# What the task asks
What lines in the records below include the word "camera"? Return each one.

# Data section
^^^^^^^^

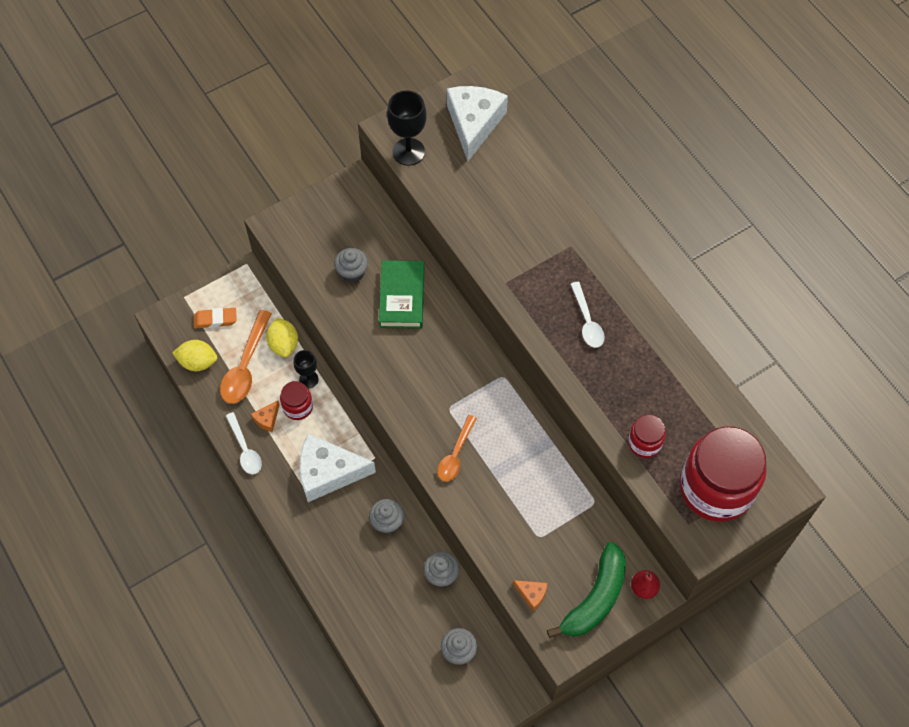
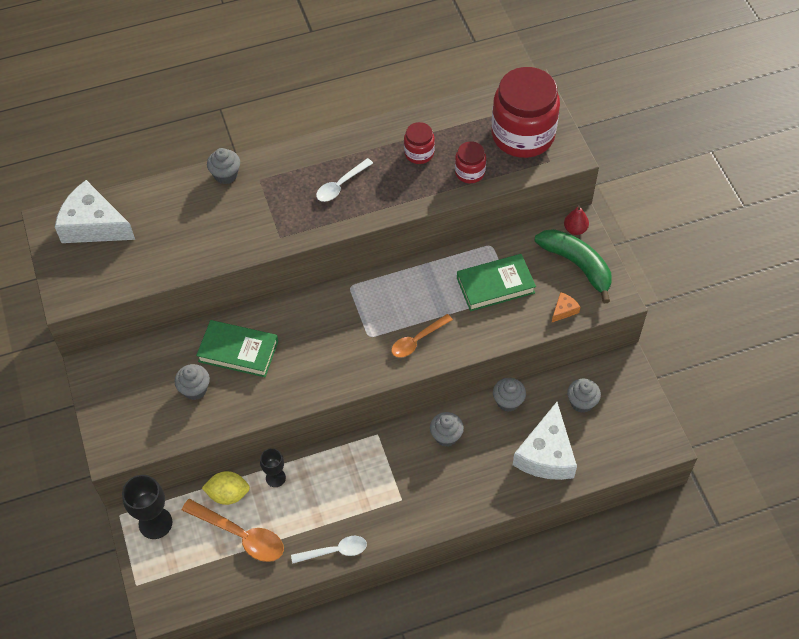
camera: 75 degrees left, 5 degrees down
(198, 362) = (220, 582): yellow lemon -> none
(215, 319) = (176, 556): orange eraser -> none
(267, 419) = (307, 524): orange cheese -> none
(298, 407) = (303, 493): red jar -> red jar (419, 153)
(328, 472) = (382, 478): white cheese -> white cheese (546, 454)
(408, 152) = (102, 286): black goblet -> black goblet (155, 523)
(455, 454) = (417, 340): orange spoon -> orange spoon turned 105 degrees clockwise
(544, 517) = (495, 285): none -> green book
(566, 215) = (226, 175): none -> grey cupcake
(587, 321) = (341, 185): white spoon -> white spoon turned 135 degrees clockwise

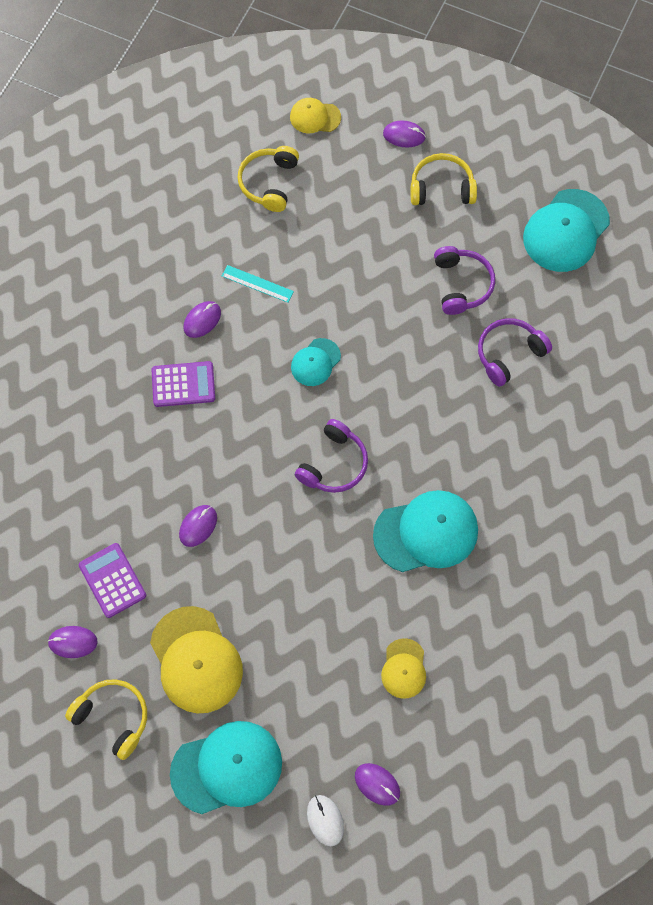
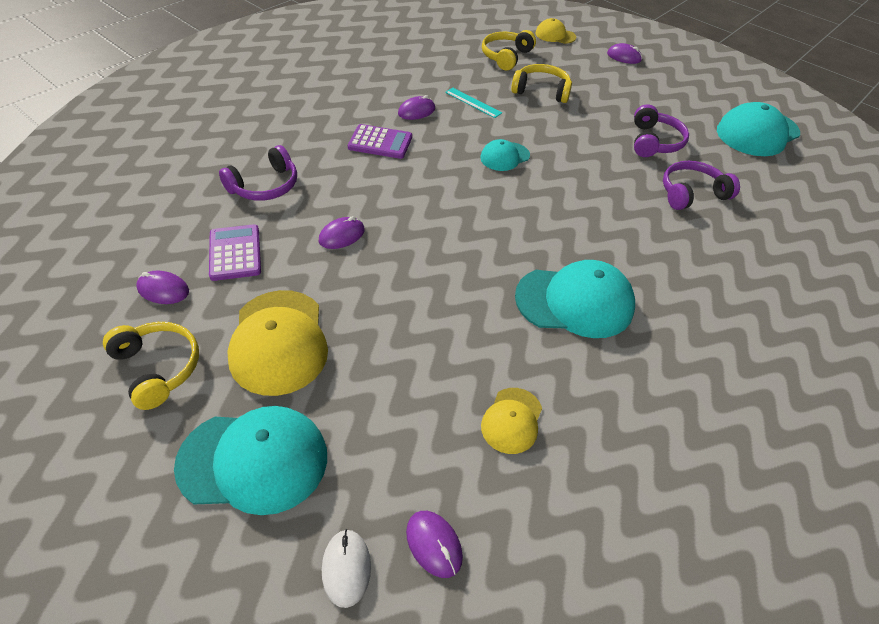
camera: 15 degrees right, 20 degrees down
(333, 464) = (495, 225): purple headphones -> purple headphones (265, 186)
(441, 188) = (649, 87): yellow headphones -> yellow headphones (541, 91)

^^^^^^^^

# Task answer
camera: 75 degrees left, 5 degrees down
camera: 15 degrees right, 20 degrees down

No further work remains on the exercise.